*Data shown*.
***
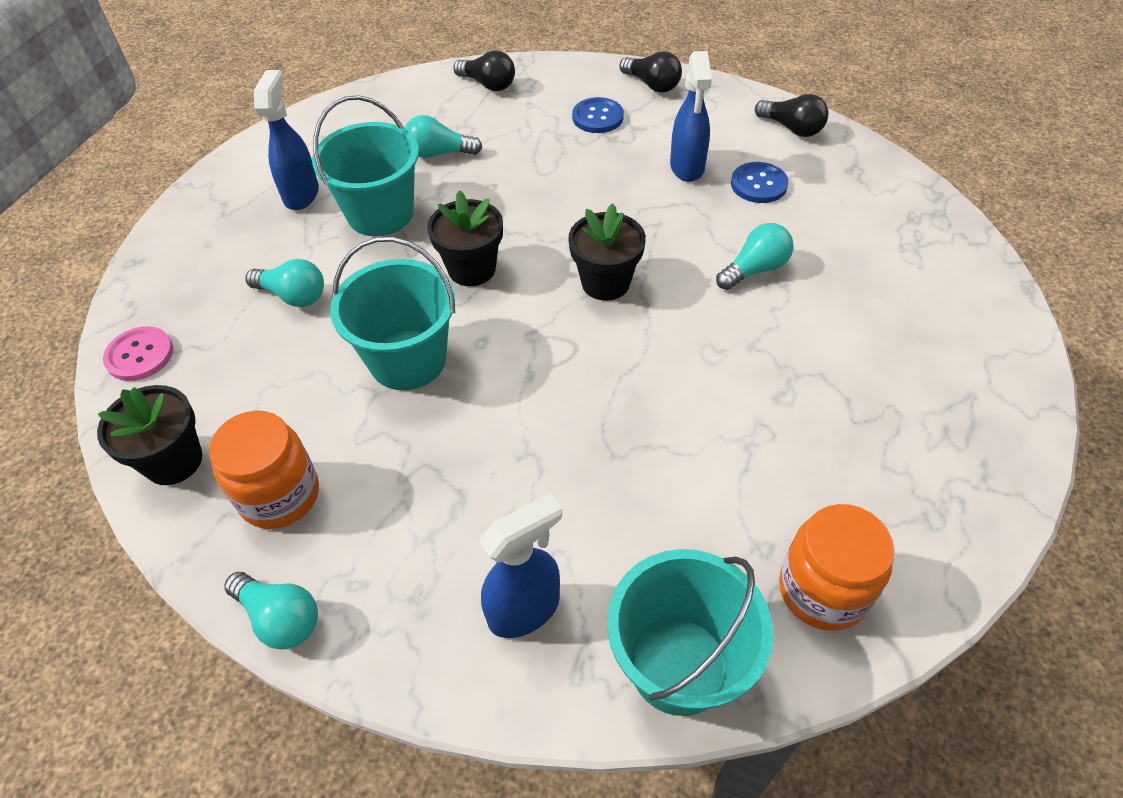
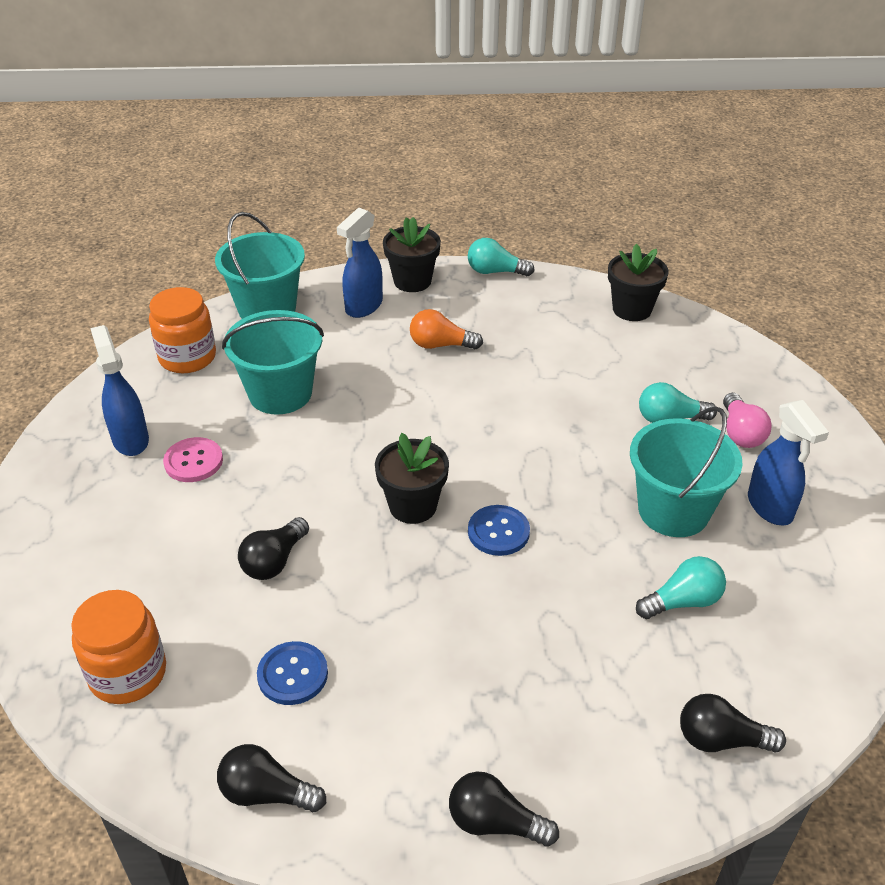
camera: 155 degrees right, 10 degrees down
pink button [103,326,173,381] -> pink button moved to [163,437,223,482]
orange jar [209,411,319,529] -> orange jar moved to [71,590,166,704]
turquoise bucket [330,237,455,390] -> turquoise bucket moved to [222,310,324,415]
black flower pot [427,190,503,286] -> black flower pot moved to [383,217,441,292]
blue button [572,97,624,133] -> blue button moved to [468,505,530,556]
blue spray bottle [670,51,712,182] -> blue spray bottle moved to [90,325,149,456]
turquoise light bulb [716,223,794,290] -> black light bulb [238,517,309,580]
none -> orange light bulb [410,309,483,349]
none -> pink light bulb [723,393,771,448]

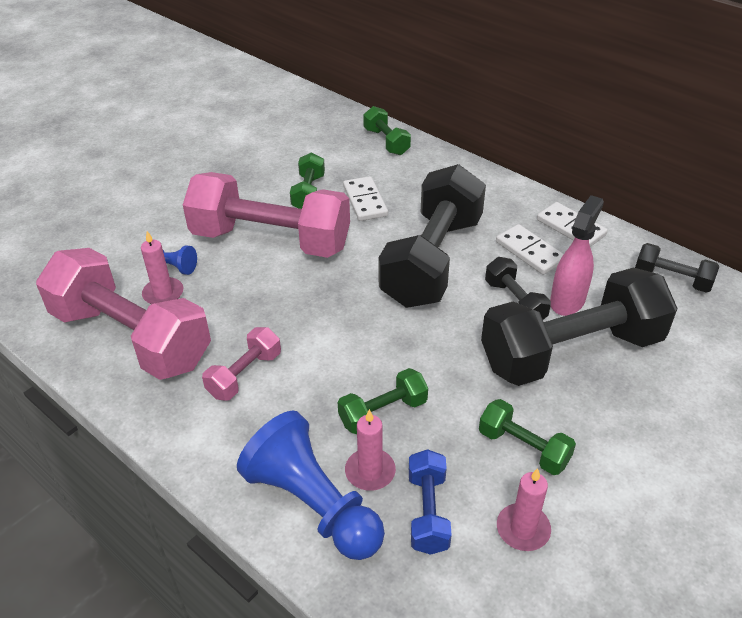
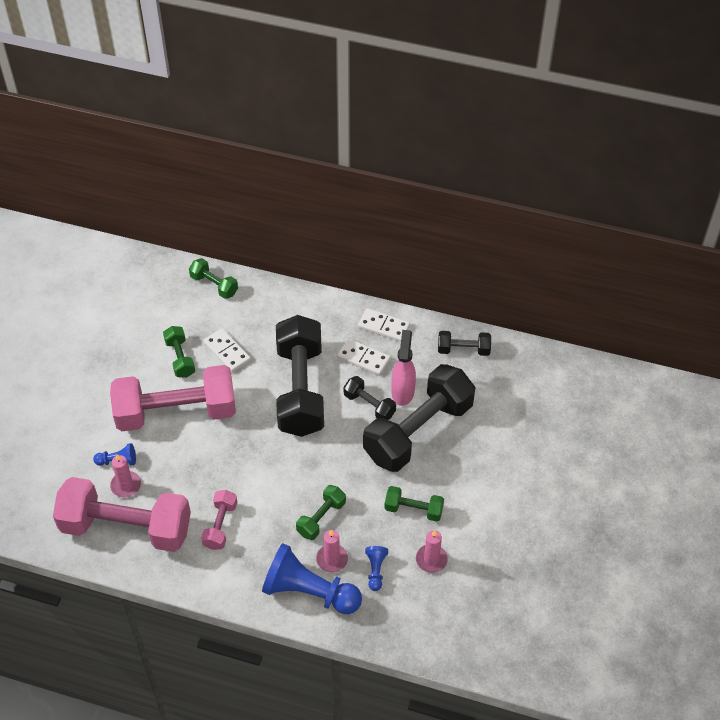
camera: 25 degrees left, 10 degrees up
blue dumbbell [409,449,452,555] -> blue pawn [365,546,388,591]

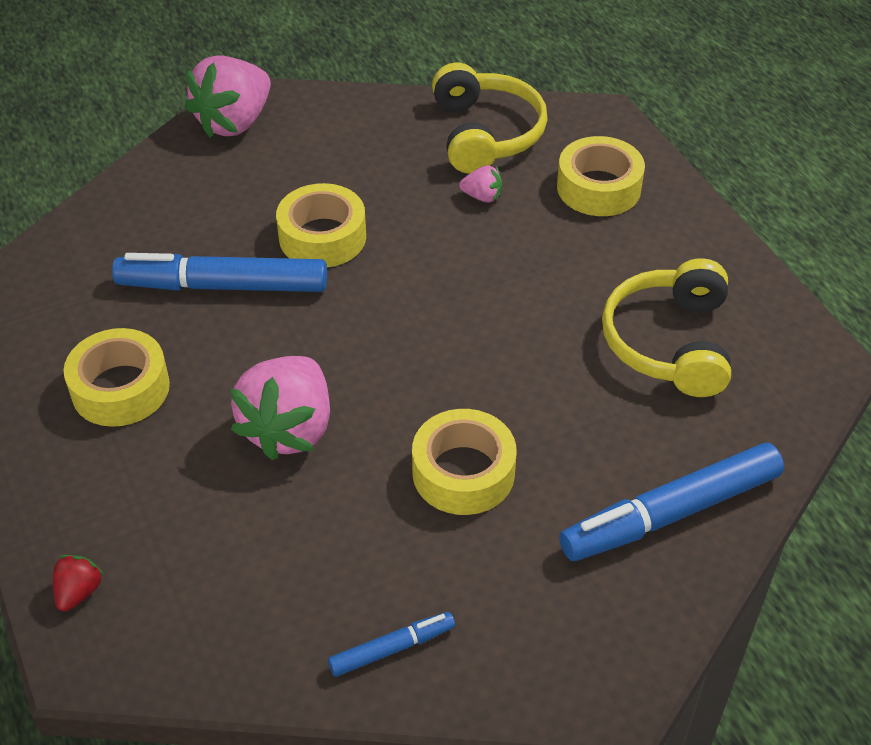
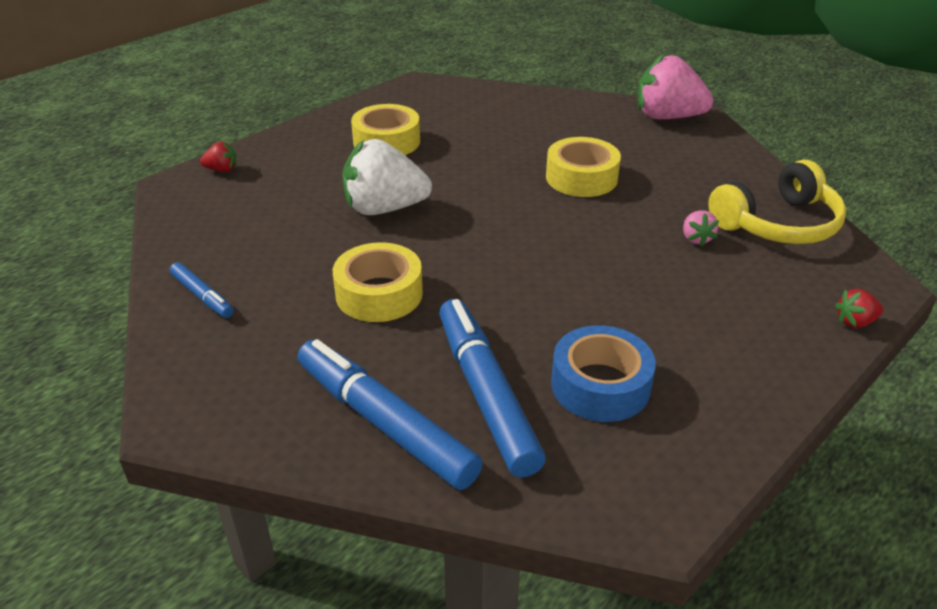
camera: 70 degrees right, 10 degrees down
blue marker [112,253,327,292] -> blue marker moved to [439,299,546,478]
pink strawberry [230,356,330,460] -> white strawberry [342,139,432,215]
yellow tape [557,136,645,216] -> none
yellow headphones [602,258,731,397] -> blue tape [551,325,656,422]
none -> red strawberry [835,289,883,328]

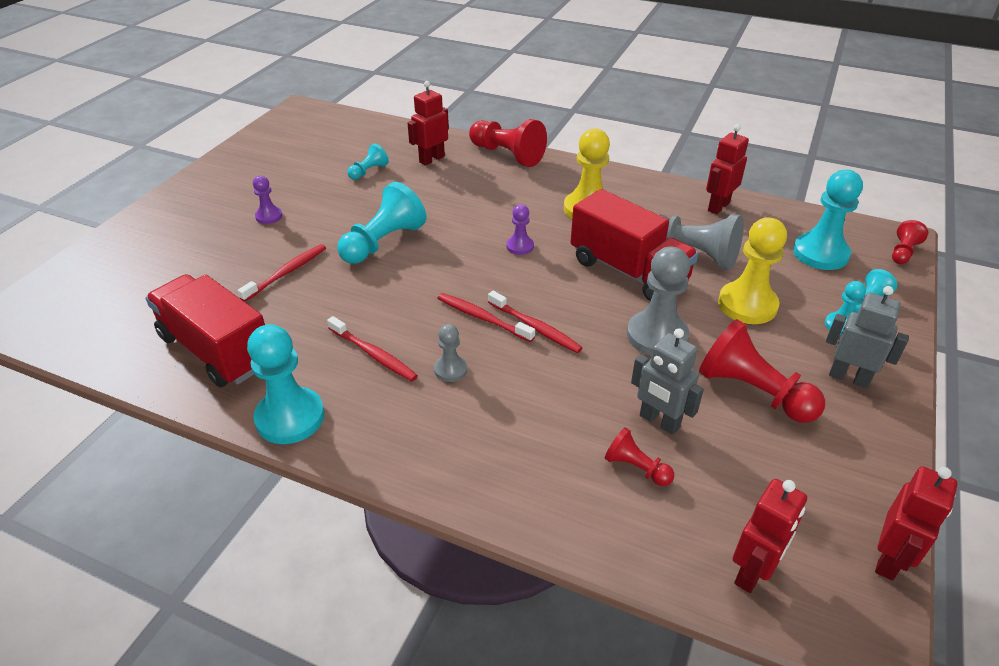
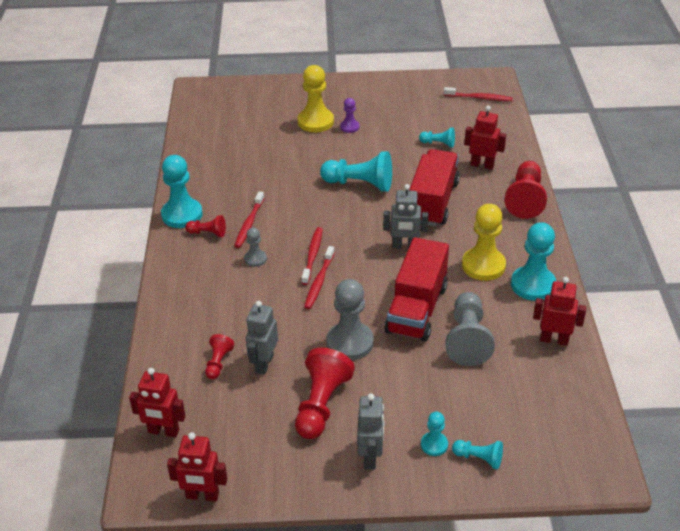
camera: 65 degrees right, 0 degrees up
red truck [145,274,265,387] -> red truck moved to [409,149,460,226]
red toothbrush [237,244,326,302] -> red toothbrush moved to [444,87,513,101]
purple pawn [506,204,534,255] -> grey robot [383,184,429,249]
yellow pawn [718,217,787,324] -> yellow pawn moved to [298,65,334,133]
turquoise pawn [793,170,863,270] -> turquoise pawn moved to [511,222,556,301]
red pawn [892,220,928,264] -> red pawn moved to [185,215,226,237]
***
*Work order*.
Would you output each entry exactly and leave the pictures behind?

*Response*.
camera: 155 degrees right, 10 degrees down
pink button [103,326,173,381] -> pink button moved to [163,437,223,482]
orange jar [209,411,319,529] -> orange jar moved to [71,590,166,704]
turquoise bucket [330,237,455,390] -> turquoise bucket moved to [222,310,324,415]
black flower pot [427,190,503,286] -> black flower pot moved to [383,217,441,292]
blue button [572,97,624,133] -> blue button moved to [468,505,530,556]
blue spray bottle [670,51,712,182] -> blue spray bottle moved to [90,325,149,456]
turquoise light bulb [716,223,794,290] -> black light bulb [238,517,309,580]
none -> orange light bulb [410,309,483,349]
none -> pink light bulb [723,393,771,448]

camera: 25 degrees left, 10 degrees up
blue dumbbell [409,449,452,555] -> blue pawn [365,546,388,591]

camera: 70 degrees right, 10 degrees down
blue marker [112,253,327,292] -> blue marker moved to [439,299,546,478]
pink strawberry [230,356,330,460] -> white strawberry [342,139,432,215]
yellow tape [557,136,645,216] -> none
yellow headphones [602,258,731,397] -> blue tape [551,325,656,422]
none -> red strawberry [835,289,883,328]

camera: 65 degrees right, 0 degrees up
red truck [145,274,265,387] -> red truck moved to [409,149,460,226]
red toothbrush [237,244,326,302] -> red toothbrush moved to [444,87,513,101]
purple pawn [506,204,534,255] -> grey robot [383,184,429,249]
yellow pawn [718,217,787,324] -> yellow pawn moved to [298,65,334,133]
turquoise pawn [793,170,863,270] -> turquoise pawn moved to [511,222,556,301]
red pawn [892,220,928,264] -> red pawn moved to [185,215,226,237]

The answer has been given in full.